## Task details
Exactly as they appear, write the lines from the one containing "white flashlight: 4 -> 2" to the final line of the entries, leaving pictures out.
━━━━━ Record extracts
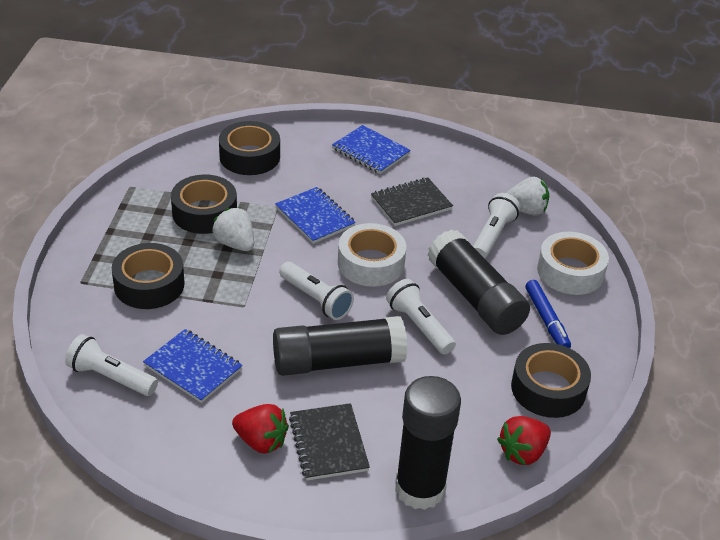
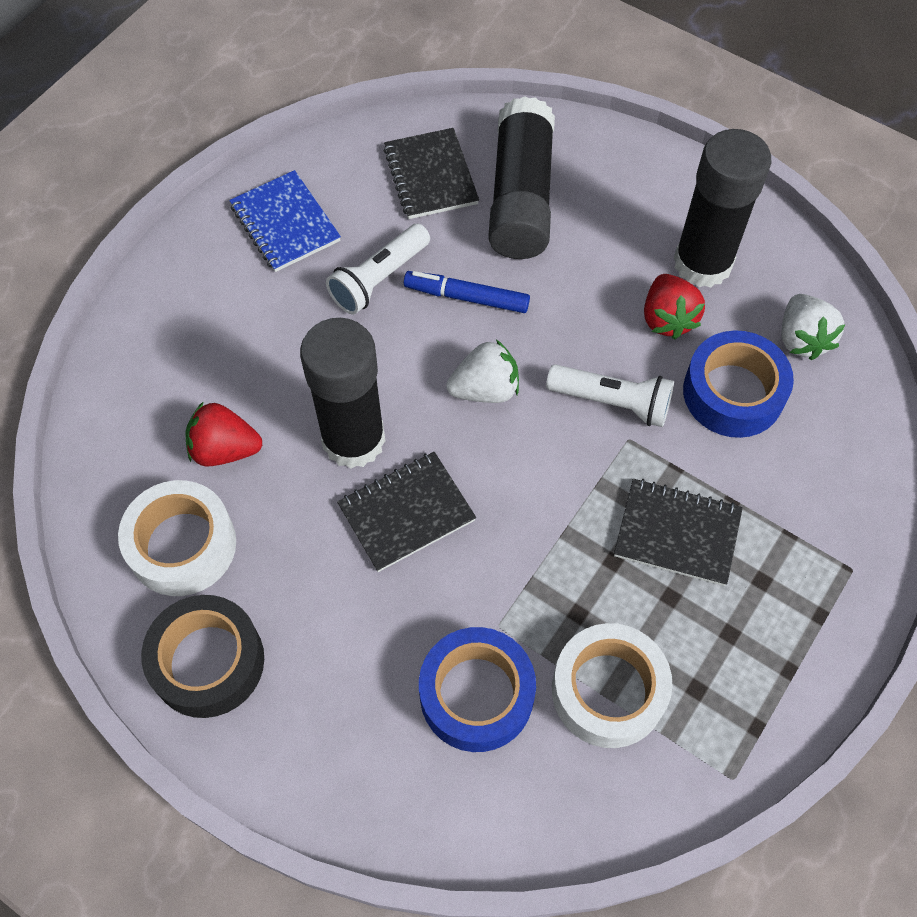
black notebook: 2 -> 3
black tape: 4 -> 1
blue notebook: 3 -> 1
blue tape: 0 -> 2
white flashlight: 4 -> 2

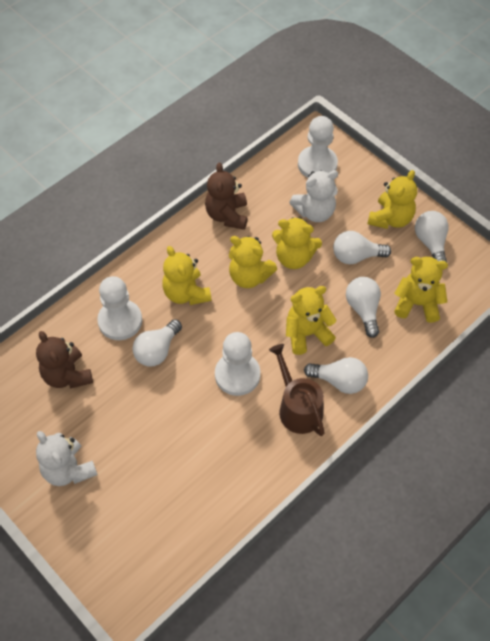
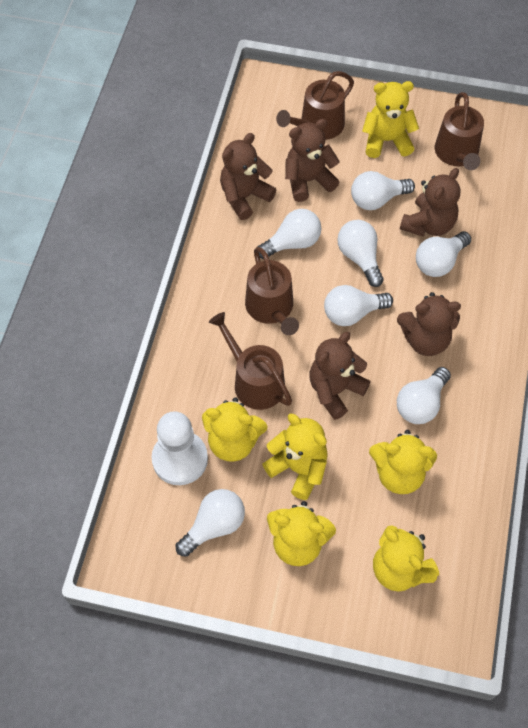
brown teddy bear: 2 -> 5
brown watering can: 1 -> 4
white light bulb: 5 -> 7
white pawn: 3 -> 1
white teddy bear: 2 -> 0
━━━━━━━━━━
## Task answer
white flashlight: 4 -> 2

brown teddy bear: 2 -> 5
brown watering can: 1 -> 4
white light bulb: 5 -> 7
white pawn: 3 -> 1
white teddy bear: 2 -> 0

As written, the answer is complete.